▶ [What is needed] Copy every line below. Do not alter any of them.

━━ Available data ━━

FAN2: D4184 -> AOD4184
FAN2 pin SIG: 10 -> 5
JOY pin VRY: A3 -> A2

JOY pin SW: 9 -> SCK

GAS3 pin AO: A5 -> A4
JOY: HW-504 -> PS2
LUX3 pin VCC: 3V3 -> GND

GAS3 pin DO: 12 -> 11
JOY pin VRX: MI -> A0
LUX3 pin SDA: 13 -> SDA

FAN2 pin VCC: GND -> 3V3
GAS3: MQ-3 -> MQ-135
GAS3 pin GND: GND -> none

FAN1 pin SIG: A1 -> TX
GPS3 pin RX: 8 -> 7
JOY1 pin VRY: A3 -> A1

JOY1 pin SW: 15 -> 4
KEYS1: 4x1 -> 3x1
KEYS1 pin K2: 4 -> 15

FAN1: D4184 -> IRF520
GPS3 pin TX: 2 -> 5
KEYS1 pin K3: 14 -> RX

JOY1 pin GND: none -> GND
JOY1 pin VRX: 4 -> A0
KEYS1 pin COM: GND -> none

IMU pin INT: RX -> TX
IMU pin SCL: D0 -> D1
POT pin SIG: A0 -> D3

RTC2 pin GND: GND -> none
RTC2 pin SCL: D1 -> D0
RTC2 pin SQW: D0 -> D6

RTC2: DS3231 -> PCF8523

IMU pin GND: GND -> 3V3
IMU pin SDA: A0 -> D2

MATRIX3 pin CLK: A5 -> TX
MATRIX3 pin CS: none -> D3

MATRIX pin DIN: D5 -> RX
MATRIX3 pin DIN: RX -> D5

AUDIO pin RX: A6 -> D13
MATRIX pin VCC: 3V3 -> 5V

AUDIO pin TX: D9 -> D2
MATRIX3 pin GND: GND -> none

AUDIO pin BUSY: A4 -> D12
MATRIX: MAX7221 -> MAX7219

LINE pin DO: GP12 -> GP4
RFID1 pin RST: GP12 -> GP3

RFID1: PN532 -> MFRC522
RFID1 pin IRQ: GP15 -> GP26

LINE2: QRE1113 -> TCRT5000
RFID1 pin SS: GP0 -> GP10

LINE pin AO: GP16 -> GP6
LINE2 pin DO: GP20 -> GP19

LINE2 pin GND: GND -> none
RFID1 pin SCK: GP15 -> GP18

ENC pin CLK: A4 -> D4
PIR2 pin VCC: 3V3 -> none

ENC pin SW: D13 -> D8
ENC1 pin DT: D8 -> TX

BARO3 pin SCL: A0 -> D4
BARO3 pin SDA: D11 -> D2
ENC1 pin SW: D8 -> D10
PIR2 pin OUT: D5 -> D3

━━━

▶ [Task output]
FAN2: D4184 -> AOD4184
FAN2 pin SIG: 10 -> 5
JOY pin VRY: A3 -> A2

JOY pin SW: 9 -> SCK

GAS3 pin AO: A5 -> A4
JOY: HW-504 -> PS2
LUX3 pin VCC: 3V3 -> GND

GAS3 pin DO: 12 -> 11
JOY pin VRX: MI -> A0
LUX3 pin SDA: 13 -> SDA

FAN2 pin VCC: GND -> 3V3
GAS3: MQ-3 -> MQ-135
GAS3 pin GND: GND -> none

FAN1 pin SIG: A1 -> TX
GPS3 pin RX: 8 -> 7
JOY1 pin VRY: A3 -> A1

JOY1 pin SW: 15 -> 4
KEYS1: 4x1 -> 3x1
KEYS1 pin K2: 4 -> 15

FAN1: D4184 -> IRF520
GPS3 pin TX: 2 -> 5
KEYS1 pin K3: 14 -> RX

JOY1 pin GND: none -> GND
JOY1 pin VRX: 4 -> A0
KEYS1 pin COM: GND -> none

IMU pin INT: RX -> TX
IMU pin SCL: D0 -> D1
POT pin SIG: A0 -> D3

RTC2 pin GND: GND -> none
RTC2 pin SCL: D1 -> D0
RTC2 pin SQW: D0 -> D6

RTC2: DS3231 -> PCF8523

IMU pin GND: GND -> 3V3
IMU pin SDA: A0 -> D2

MATRIX3 pin CLK: A5 -> TX
MATRIX3 pin CS: none -> D3

MATRIX pin DIN: D5 -> RX
MATRIX3 pin DIN: RX -> D5

AUDIO pin RX: A6 -> D13
MATRIX pin VCC: 3V3 -> 5V

AUDIO pin TX: D9 -> D2
MATRIX3 pin GND: GND -> none

AUDIO pin BUSY: A4 -> D12
MATRIX: MAX7221 -> MAX7219

LINE pin DO: GP12 -> GP4
RFID1 pin RST: GP12 -> GP3

RFID1: PN532 -> MFRC522
RFID1 pin IRQ: GP15 -> GP26

LINE2: QRE1113 -> TCRT5000
RFID1 pin SS: GP0 -> GP10

LINE pin AO: GP16 -> GP6
LINE2 pin DO: GP20 -> GP19

LINE2 pin GND: GND -> none
RFID1 pin SCK: GP15 -> GP18

ENC pin CLK: A4 -> D4
PIR2 pin VCC: 3V3 -> none

ENC pin SW: D13 -> D8
ENC1 pin DT: D8 -> TX

BARO3 pin SCL: A0 -> D4
BARO3 pin SDA: D11 -> D2
ENC1 pin SW: D8 -> D10
PIR2 pin OUT: D5 -> D3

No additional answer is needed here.